■ EXERCISE DETAILS
List the entries from the line with "Miami: 01:12 -> 09:12" to the line with "CMC: 11:19 -> 11:33" as a numbered list, skipping blank lines.

■ STORED ROWS

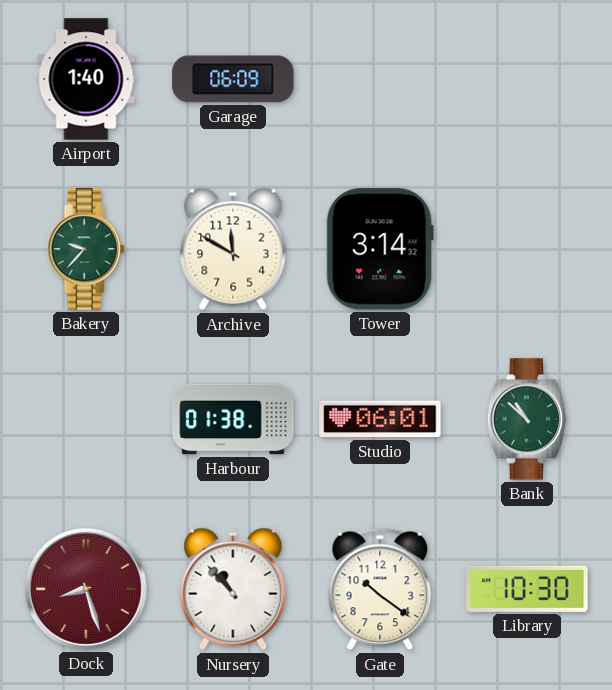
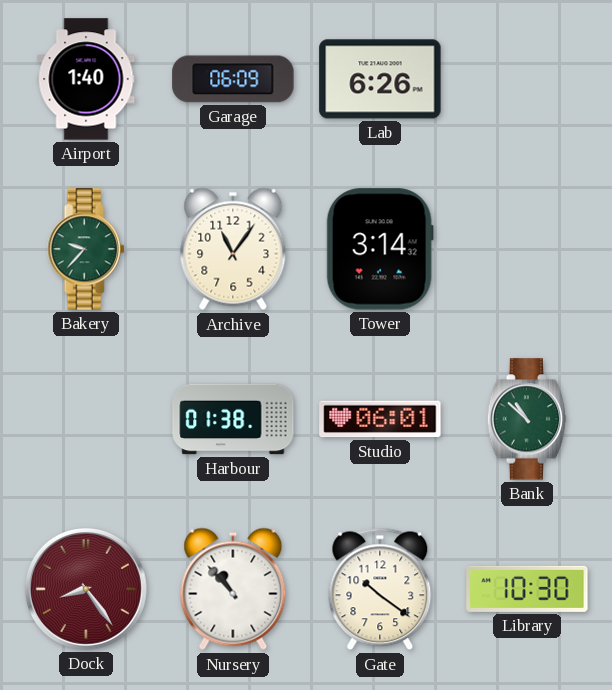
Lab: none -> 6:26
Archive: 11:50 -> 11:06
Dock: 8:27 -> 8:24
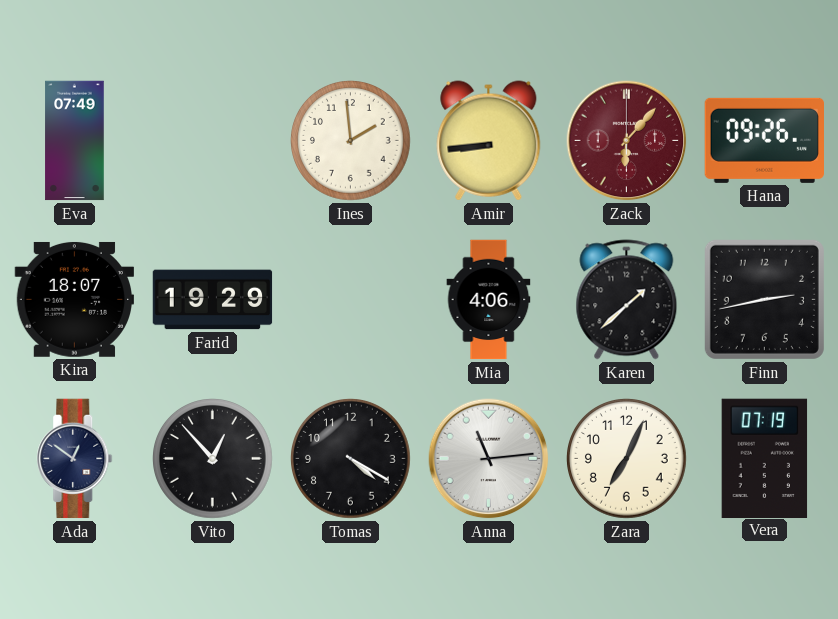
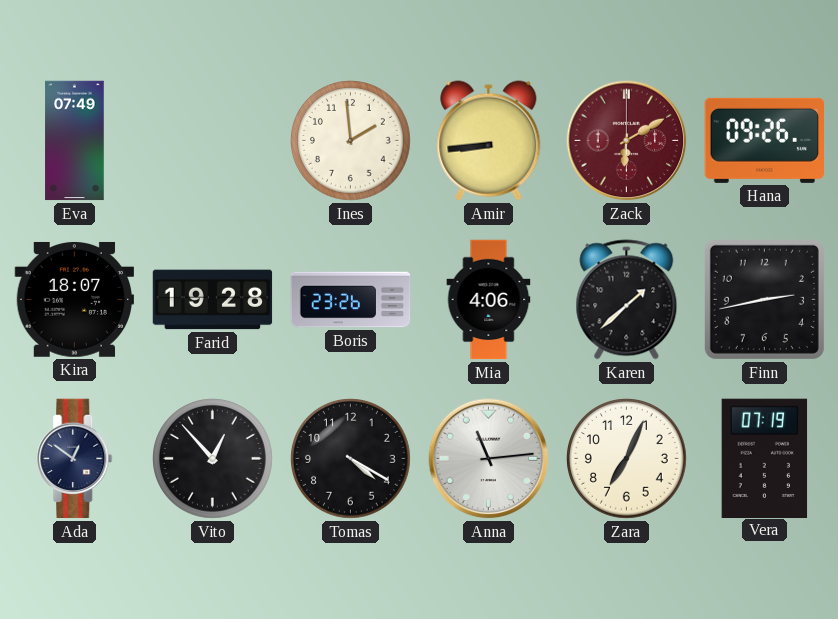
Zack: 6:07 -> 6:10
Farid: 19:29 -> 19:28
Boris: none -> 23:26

==

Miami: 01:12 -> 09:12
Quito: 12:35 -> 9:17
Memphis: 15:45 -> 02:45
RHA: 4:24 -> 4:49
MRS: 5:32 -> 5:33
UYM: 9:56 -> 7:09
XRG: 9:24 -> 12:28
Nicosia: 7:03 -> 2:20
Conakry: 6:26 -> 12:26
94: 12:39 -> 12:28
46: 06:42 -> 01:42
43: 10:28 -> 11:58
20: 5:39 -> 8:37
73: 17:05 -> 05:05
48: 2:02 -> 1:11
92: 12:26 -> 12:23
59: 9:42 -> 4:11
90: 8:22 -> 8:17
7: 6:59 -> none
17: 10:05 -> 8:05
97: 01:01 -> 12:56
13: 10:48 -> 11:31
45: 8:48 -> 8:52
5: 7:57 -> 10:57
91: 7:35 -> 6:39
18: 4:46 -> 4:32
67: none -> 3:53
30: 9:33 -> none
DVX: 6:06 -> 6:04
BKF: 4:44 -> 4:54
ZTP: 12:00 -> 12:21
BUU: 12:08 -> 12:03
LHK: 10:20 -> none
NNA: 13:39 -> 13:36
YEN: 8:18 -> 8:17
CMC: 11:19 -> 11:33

■ COMPLETE OUTPUT
1. Miami: 01:12 -> 09:12
2. Quito: 12:35 -> 9:17
3. Memphis: 15:45 -> 02:45
4. RHA: 4:24 -> 4:49
5. MRS: 5:32 -> 5:33
6. UYM: 9:56 -> 7:09
7. XRG: 9:24 -> 12:28
8. Nicosia: 7:03 -> 2:20
9. Conakry: 6:26 -> 12:26
10. 94: 12:39 -> 12:28
11. 46: 06:42 -> 01:42
12. 43: 10:28 -> 11:58
13. 20: 5:39 -> 8:37
14. 73: 17:05 -> 05:05
15. 48: 2:02 -> 1:11
16. 92: 12:26 -> 12:23
17. 59: 9:42 -> 4:11
18. 90: 8:22 -> 8:17
19. 7: 6:59 -> none
20. 17: 10:05 -> 8:05
21. 97: 01:01 -> 12:56
22. 13: 10:48 -> 11:31
23. 45: 8:48 -> 8:52
24. 5: 7:57 -> 10:57
25. 91: 7:35 -> 6:39
26. 18: 4:46 -> 4:32
27. 67: none -> 3:53
28. 30: 9:33 -> none
29. DVX: 6:06 -> 6:04
30. BKF: 4:44 -> 4:54
31. ZTP: 12:00 -> 12:21
32. BUU: 12:08 -> 12:03
33. LHK: 10:20 -> none
34. NNA: 13:39 -> 13:36
35. YEN: 8:18 -> 8:17
36. CMC: 11:19 -> 11:33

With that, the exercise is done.